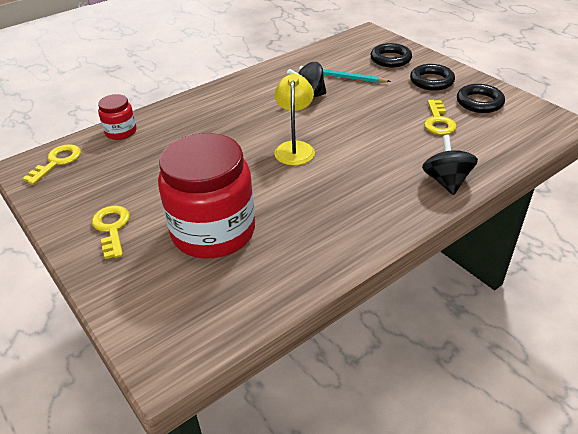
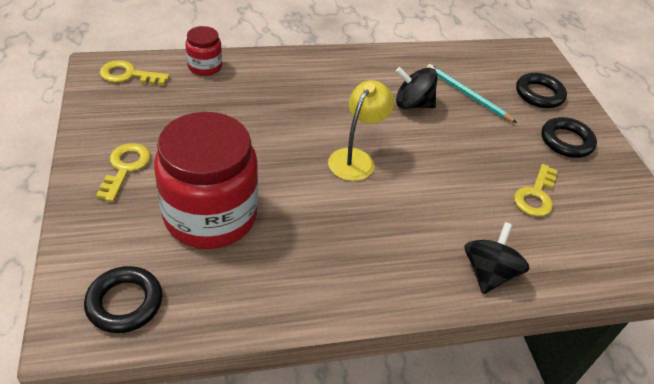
camera: 20 degrees right, 5 degrees up
(57, 162) = (128, 75): yellow key -> yellow key turned 135 degrees counterclockwise
(479, 102) = (603, 192): black ring -> black ring (125, 303)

○ ○ ○ ○ ○ ○ ○

■ Exercise
Your task is to repeat the data above exactly while excluding the pictures.

■ Solution
camera: 20 degrees right, 5 degrees up
(57, 162) = (128, 75): yellow key -> yellow key turned 135 degrees counterclockwise
(479, 102) = (603, 192): black ring -> black ring (125, 303)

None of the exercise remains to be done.